------ Stored data ------

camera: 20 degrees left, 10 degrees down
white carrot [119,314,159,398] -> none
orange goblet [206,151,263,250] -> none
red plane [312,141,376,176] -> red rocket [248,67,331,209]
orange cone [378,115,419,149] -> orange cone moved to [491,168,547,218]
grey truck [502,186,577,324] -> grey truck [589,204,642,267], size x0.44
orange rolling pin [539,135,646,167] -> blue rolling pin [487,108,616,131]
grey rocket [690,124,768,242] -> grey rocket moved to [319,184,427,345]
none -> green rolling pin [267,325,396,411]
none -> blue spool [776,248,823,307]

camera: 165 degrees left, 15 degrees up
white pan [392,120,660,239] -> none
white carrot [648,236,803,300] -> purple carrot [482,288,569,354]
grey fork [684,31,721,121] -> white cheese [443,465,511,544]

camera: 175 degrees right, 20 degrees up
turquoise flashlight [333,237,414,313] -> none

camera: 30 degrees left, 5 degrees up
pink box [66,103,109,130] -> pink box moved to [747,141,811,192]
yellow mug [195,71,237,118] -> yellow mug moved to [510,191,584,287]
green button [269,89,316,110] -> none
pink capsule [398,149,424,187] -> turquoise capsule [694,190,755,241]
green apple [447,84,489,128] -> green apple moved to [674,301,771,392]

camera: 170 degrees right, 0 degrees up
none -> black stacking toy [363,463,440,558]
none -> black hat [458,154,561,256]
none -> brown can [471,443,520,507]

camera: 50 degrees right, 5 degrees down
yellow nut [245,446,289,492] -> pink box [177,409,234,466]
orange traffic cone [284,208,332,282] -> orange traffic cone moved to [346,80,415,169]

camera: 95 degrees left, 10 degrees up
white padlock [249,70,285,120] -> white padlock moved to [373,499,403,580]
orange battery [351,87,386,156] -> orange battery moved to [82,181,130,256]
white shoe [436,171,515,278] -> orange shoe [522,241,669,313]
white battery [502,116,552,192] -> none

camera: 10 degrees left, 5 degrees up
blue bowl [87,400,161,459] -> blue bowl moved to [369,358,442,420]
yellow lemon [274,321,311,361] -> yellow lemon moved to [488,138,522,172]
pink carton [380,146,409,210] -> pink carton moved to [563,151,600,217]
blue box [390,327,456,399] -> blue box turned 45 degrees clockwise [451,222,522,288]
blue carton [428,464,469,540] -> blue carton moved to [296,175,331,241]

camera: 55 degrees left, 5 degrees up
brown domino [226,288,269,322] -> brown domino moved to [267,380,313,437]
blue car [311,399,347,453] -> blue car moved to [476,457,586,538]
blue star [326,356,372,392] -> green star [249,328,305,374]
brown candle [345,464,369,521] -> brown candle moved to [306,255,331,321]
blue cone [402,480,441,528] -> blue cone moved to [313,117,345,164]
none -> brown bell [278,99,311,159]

------

> _Written task_
Look above for the line holding "none -> brown can [471,443,520,507]", then set down exactly that line and every line after it up to and including the line holding "white padlock [249,70,285,120]", with nothing else.

> _Exercise output_
none -> brown can [471,443,520,507]

camera: 50 degrees right, 5 degrees down
yellow nut [245,446,289,492] -> pink box [177,409,234,466]
orange traffic cone [284,208,332,282] -> orange traffic cone moved to [346,80,415,169]

camera: 95 degrees left, 10 degrees up
white padlock [249,70,285,120] -> white padlock moved to [373,499,403,580]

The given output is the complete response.